» Problem description: Skip the images and restate every line of the records exactly.

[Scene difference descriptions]

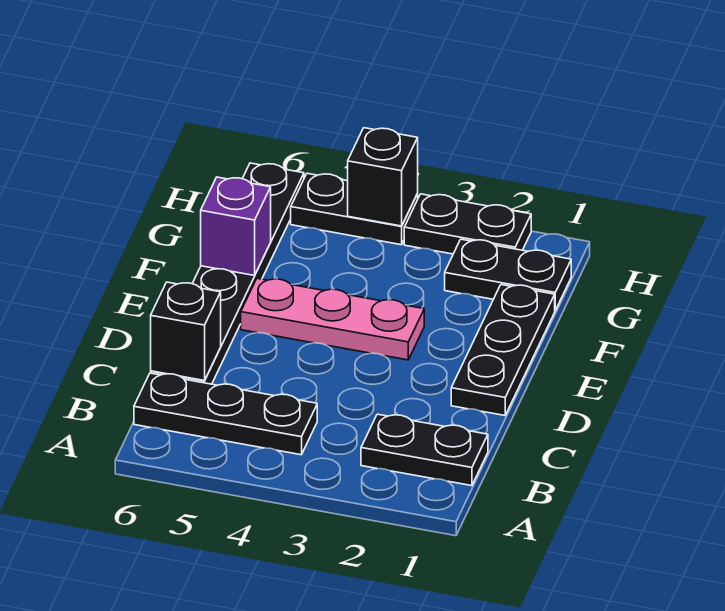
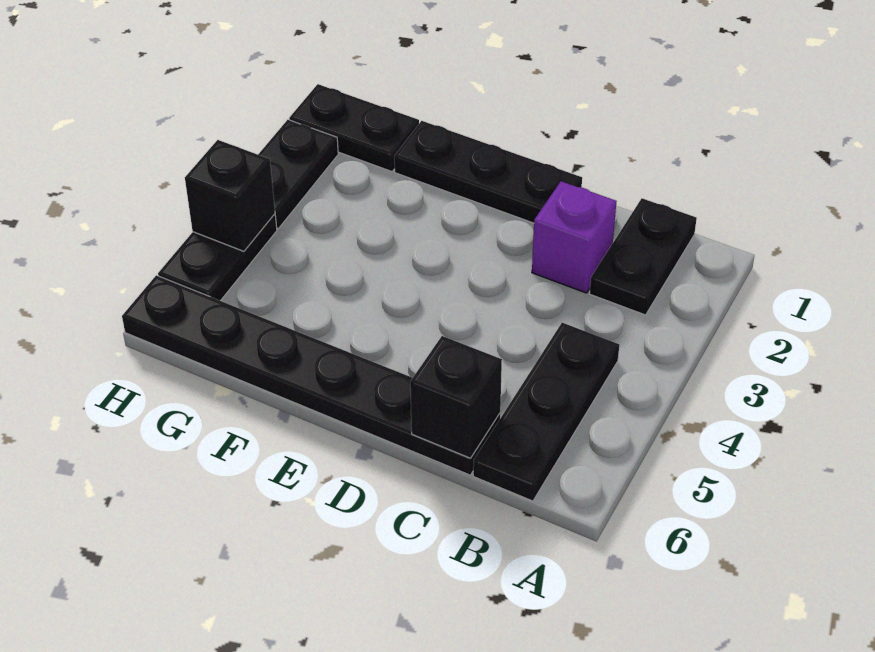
pink plate E3:E5 level 1 -> none
purple brick F6 level 2 -> purple brick C2 level 1
black plate G1:G2 level 1 -> black plate G1:H1 level 1

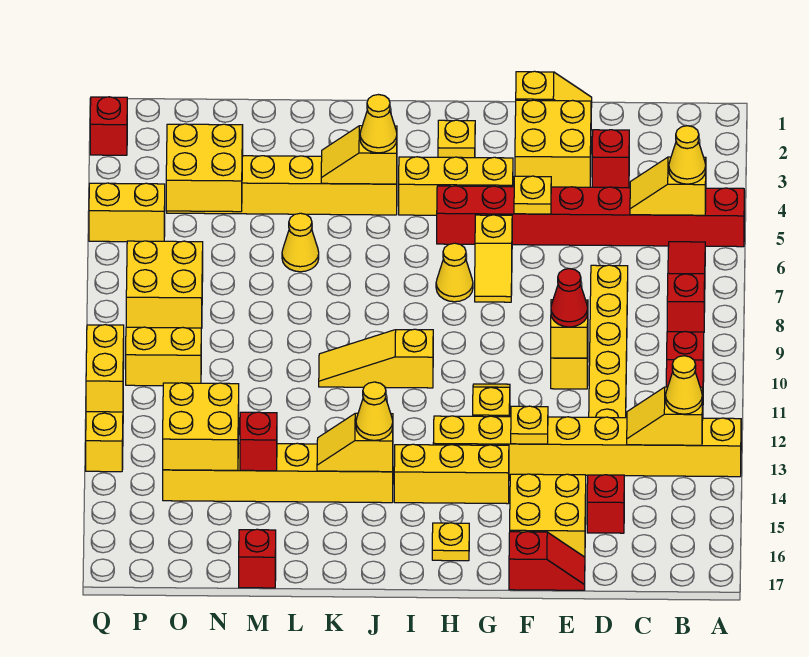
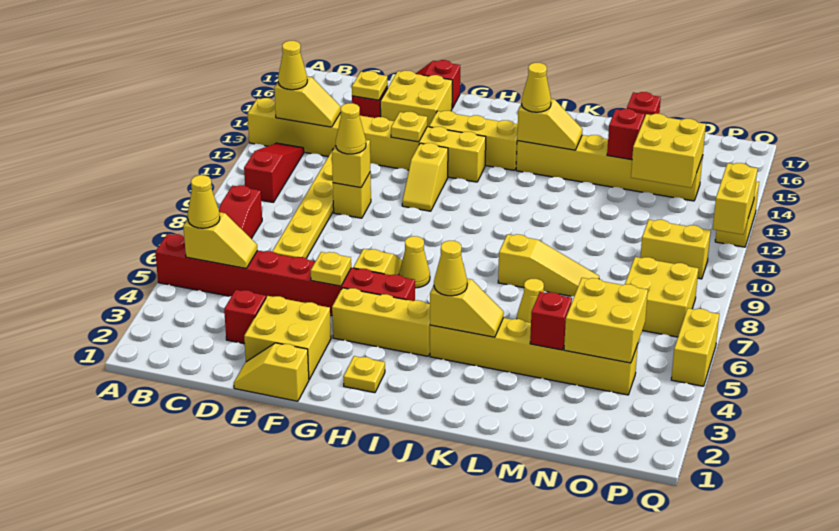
red cone E10 level 3 -> yellow cone E10 level 3
yellow plate H16 level 1 -> yellow plate D15 level 2
yellow slope I10:K10 level 1 top I -> yellow slope K8:M8 level 1 top K
yellow brick P5:Q5 level 1 -> yellow brick Q5:Q6 level 1
red brick Q2 level 1 -> red brick M4 level 2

» Reply:
pink plate E3:E5 level 1 -> none
purple brick F6 level 2 -> purple brick C2 level 1
black plate G1:G2 level 1 -> black plate G1:H1 level 1

red cone E10 level 3 -> yellow cone E10 level 3
yellow plate H16 level 1 -> yellow plate D15 level 2
yellow slope I10:K10 level 1 top I -> yellow slope K8:M8 level 1 top K
yellow brick P5:Q5 level 1 -> yellow brick Q5:Q6 level 1
red brick Q2 level 1 -> red brick M4 level 2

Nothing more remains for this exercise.